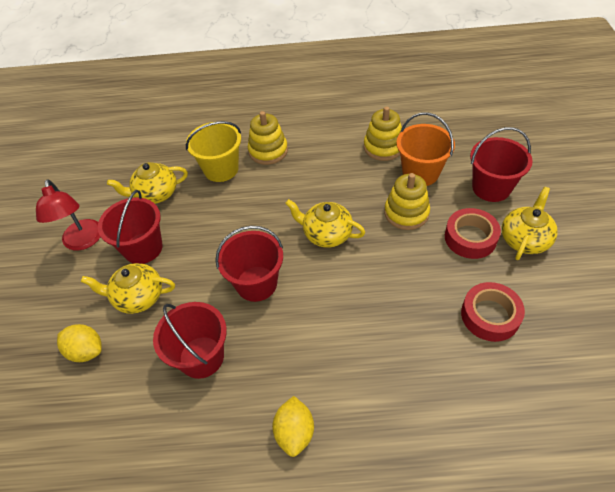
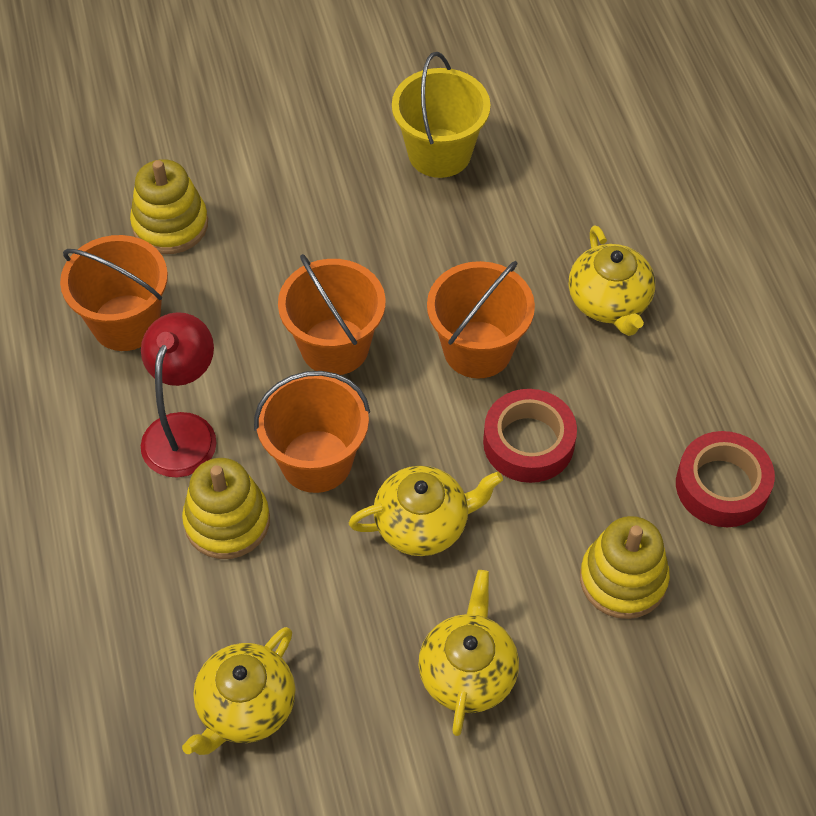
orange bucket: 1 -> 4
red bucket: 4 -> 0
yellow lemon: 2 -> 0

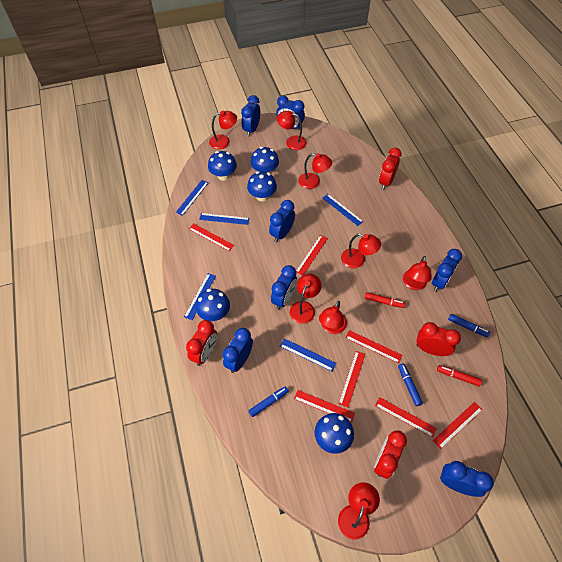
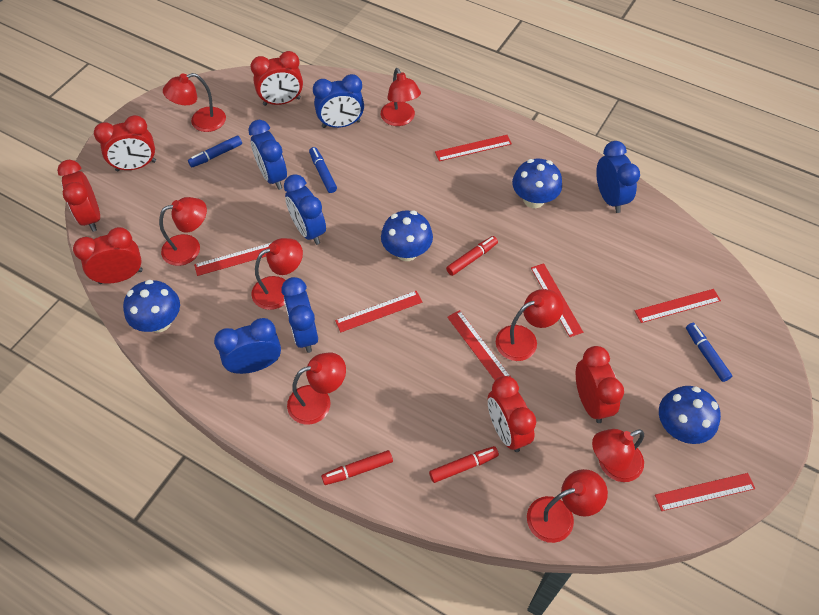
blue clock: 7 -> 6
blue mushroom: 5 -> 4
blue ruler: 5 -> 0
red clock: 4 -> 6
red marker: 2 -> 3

= Exercise =
Nothing but the lines from the one holding "blue clock: 7 -> 6" through the last line of the data may be output, and each must match exactly.

= Written response =
blue clock: 7 -> 6
blue mushroom: 5 -> 4
blue ruler: 5 -> 0
red clock: 4 -> 6
red marker: 2 -> 3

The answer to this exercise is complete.